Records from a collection
*** Block opens ***

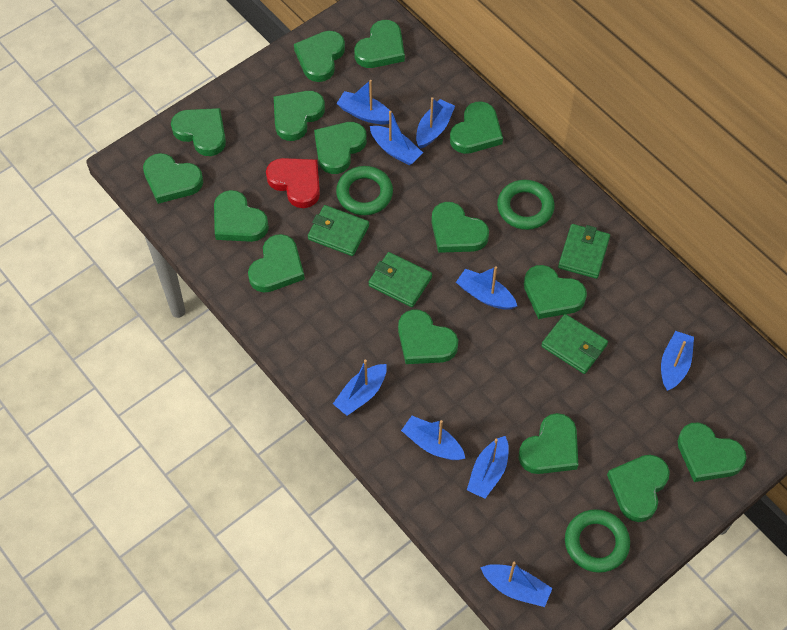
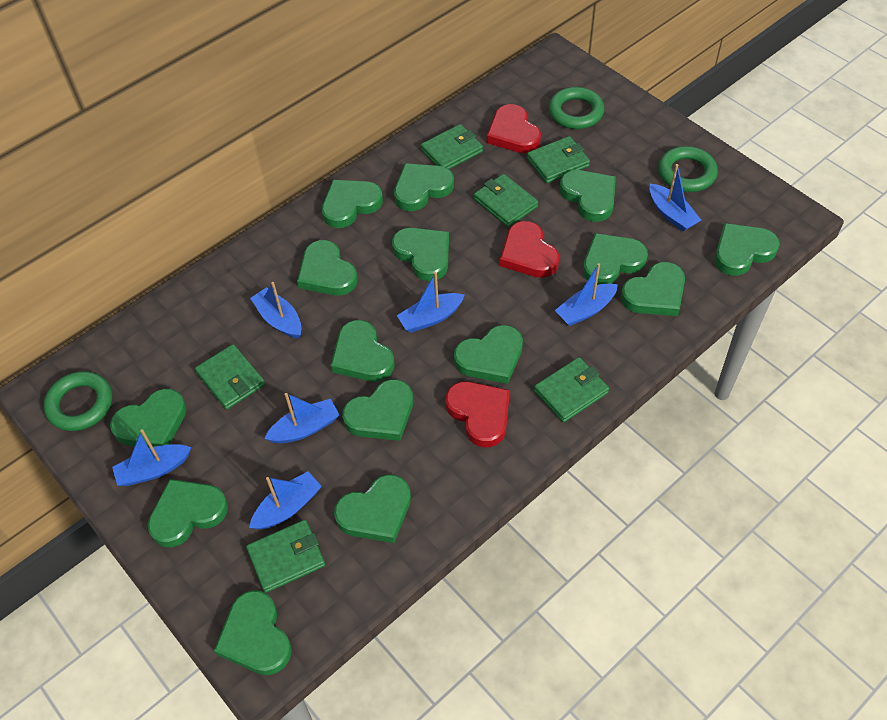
blue boat: 9 -> 7
green wallet: 4 -> 6
red heart: 1 -> 3

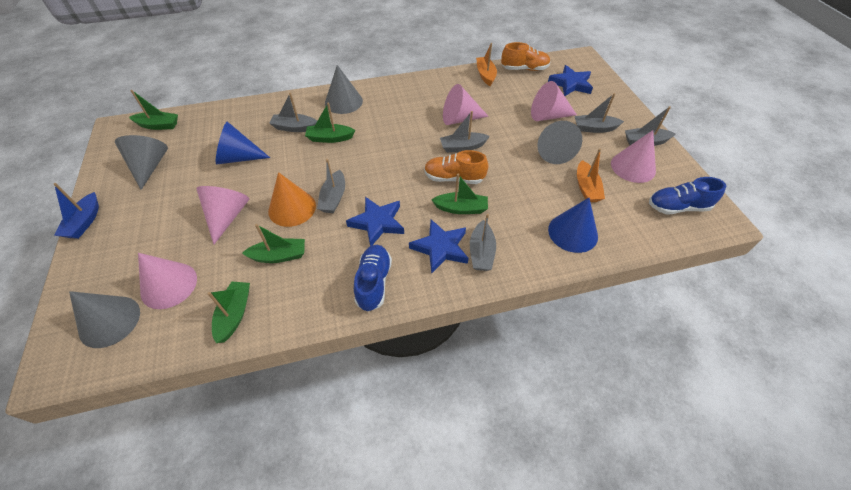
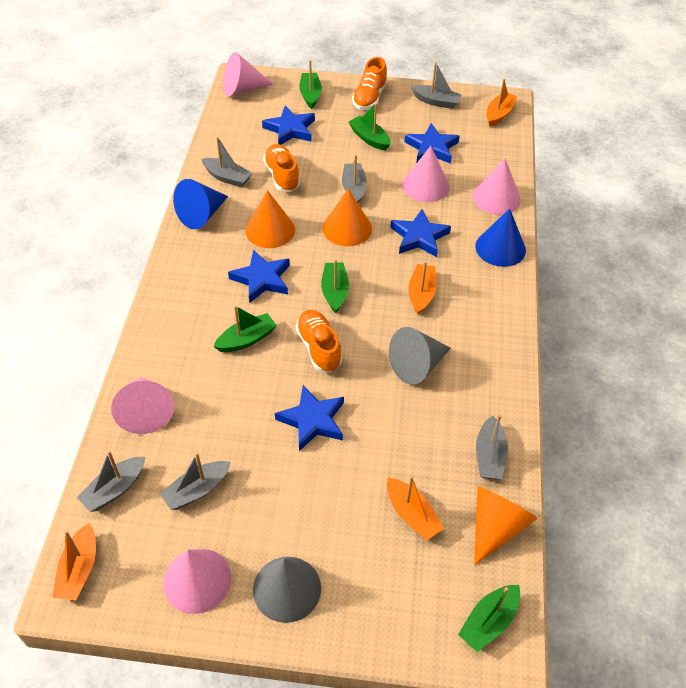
blue boat: 1 -> 0
blue shoe: 2 -> 0
blue star: 3 -> 5
grey cone: 4 -> 2
orange boat: 2 -> 4
orange cone: 1 -> 3
orange shoe: 2 -> 3

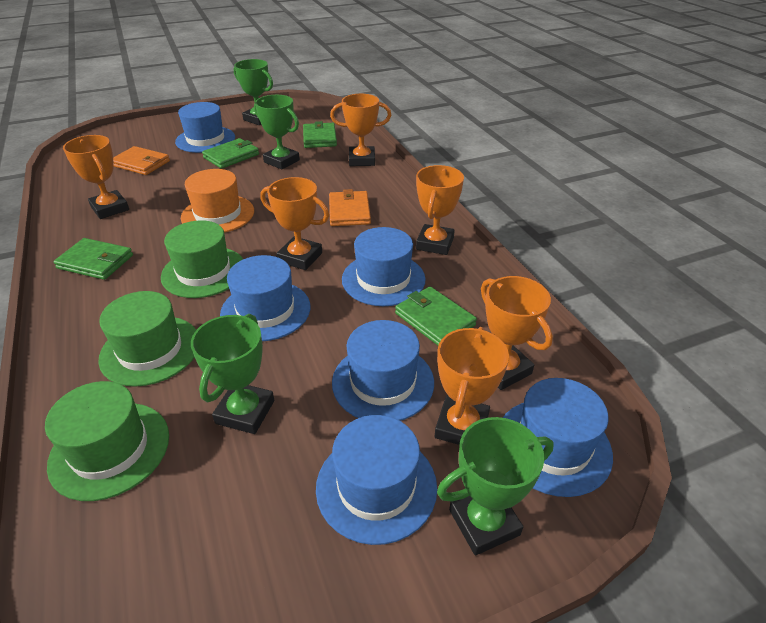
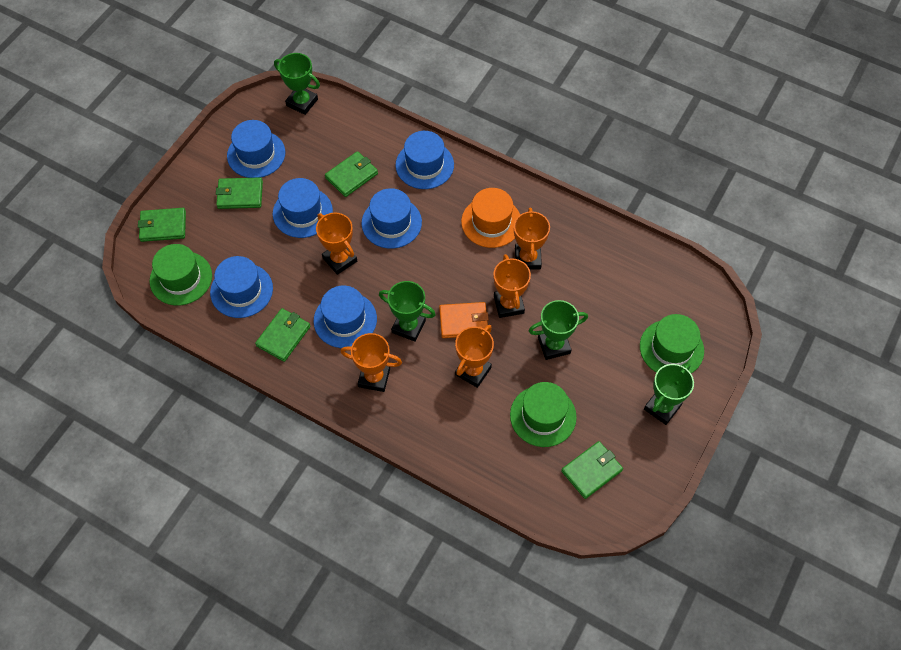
green wallet: 4 -> 5
orange trophy: 6 -> 5
orange wallet: 2 -> 1

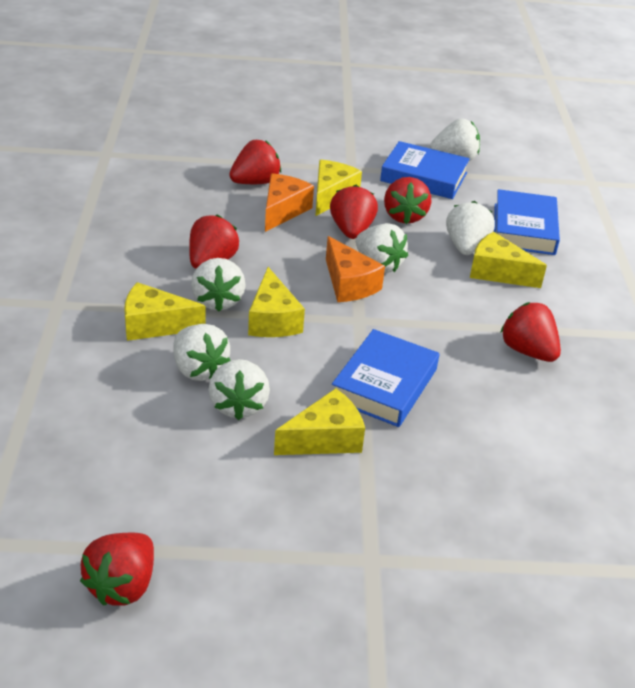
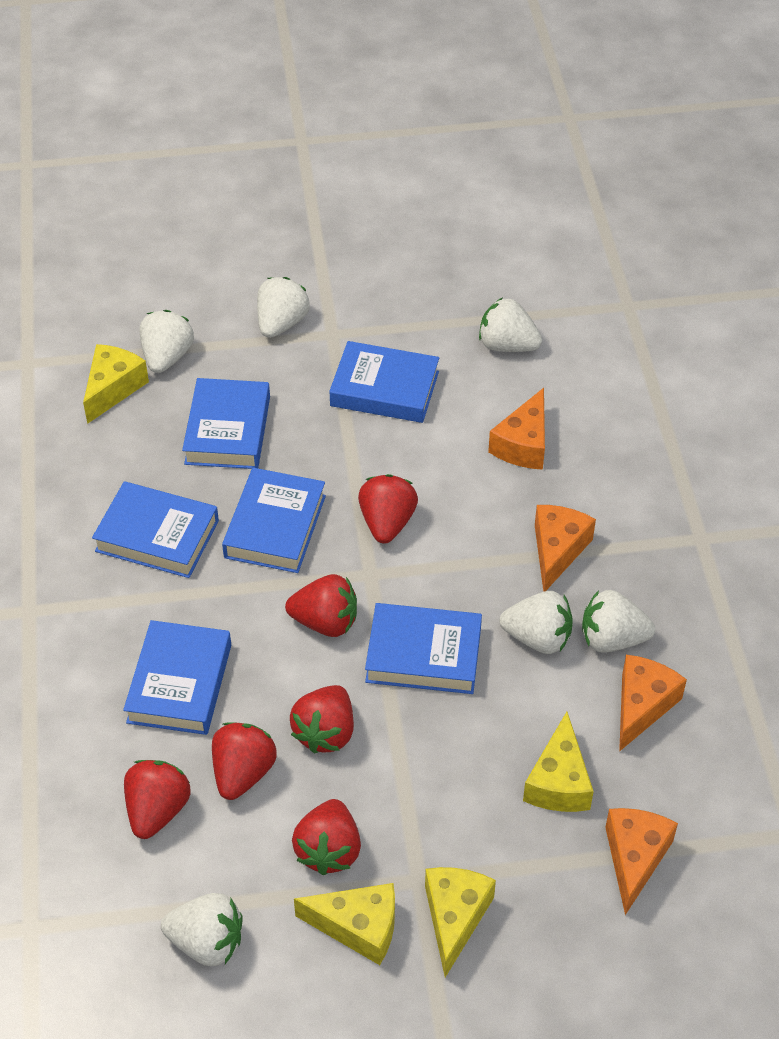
blue book: 3 -> 6
orange cheese: 2 -> 4
yellow cheese: 5 -> 4

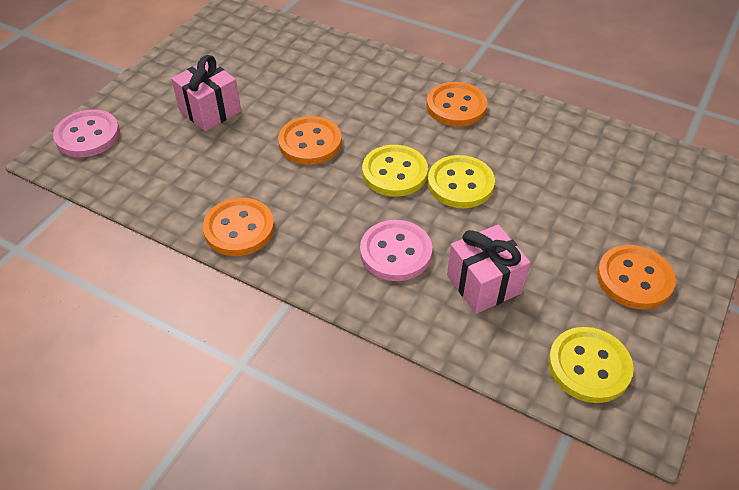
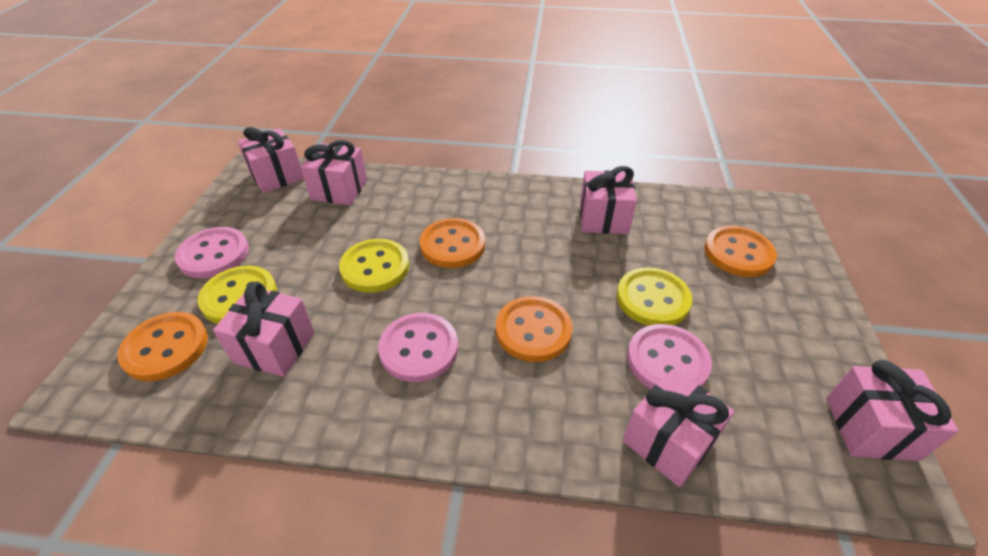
pink button: 2 -> 3
pink gift: 2 -> 6

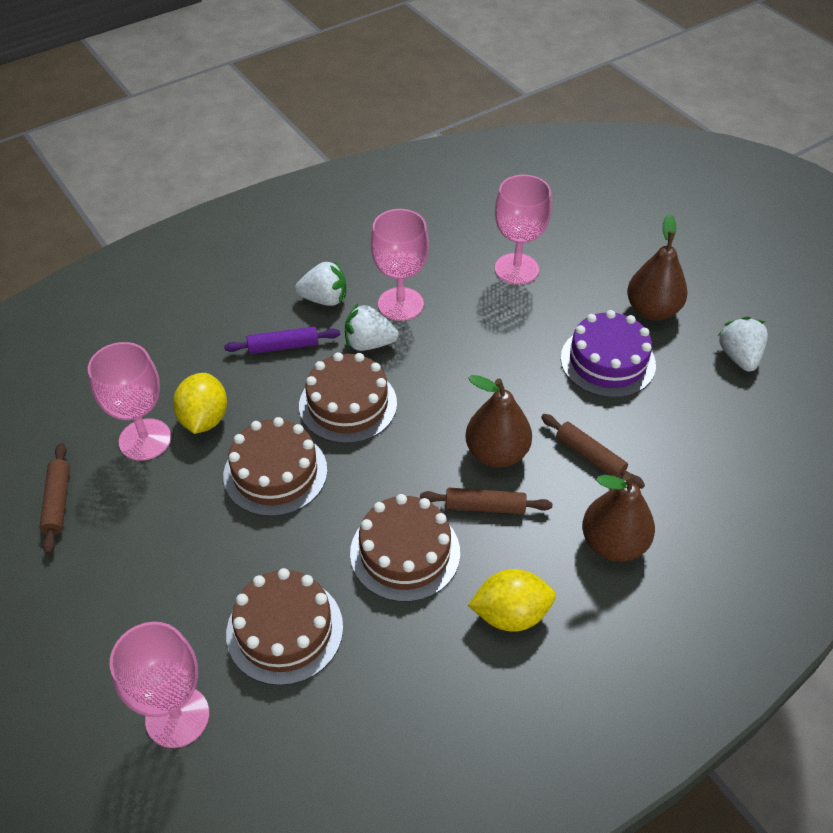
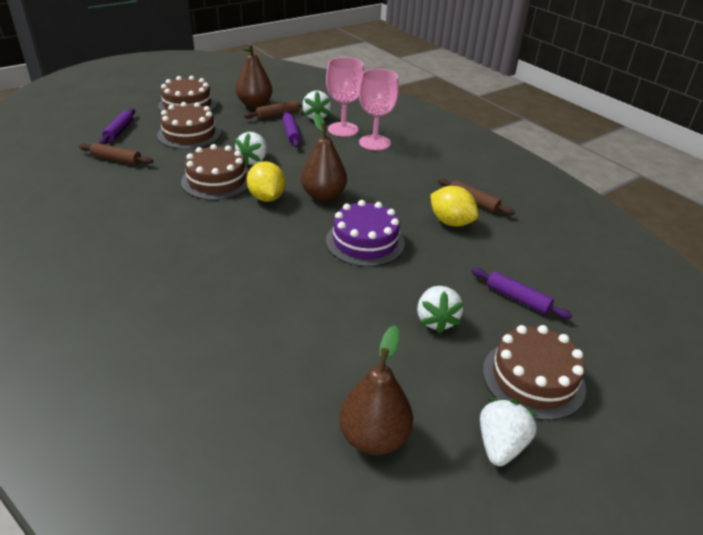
pink goblet: 4 -> 2
purple rolling pin: 1 -> 3
white strawberry: 3 -> 4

*** Block closes ***

_Prompt_. Write out all of the data above exactly, pictures excluded.

_Written answer_.
blue boat: 9 -> 7
green wallet: 4 -> 6
red heart: 1 -> 3

blue boat: 1 -> 0
blue shoe: 2 -> 0
blue star: 3 -> 5
grey cone: 4 -> 2
orange boat: 2 -> 4
orange cone: 1 -> 3
orange shoe: 2 -> 3

green wallet: 4 -> 5
orange trophy: 6 -> 5
orange wallet: 2 -> 1

blue book: 3 -> 6
orange cheese: 2 -> 4
yellow cheese: 5 -> 4

pink button: 2 -> 3
pink gift: 2 -> 6

pink goblet: 4 -> 2
purple rolling pin: 1 -> 3
white strawberry: 3 -> 4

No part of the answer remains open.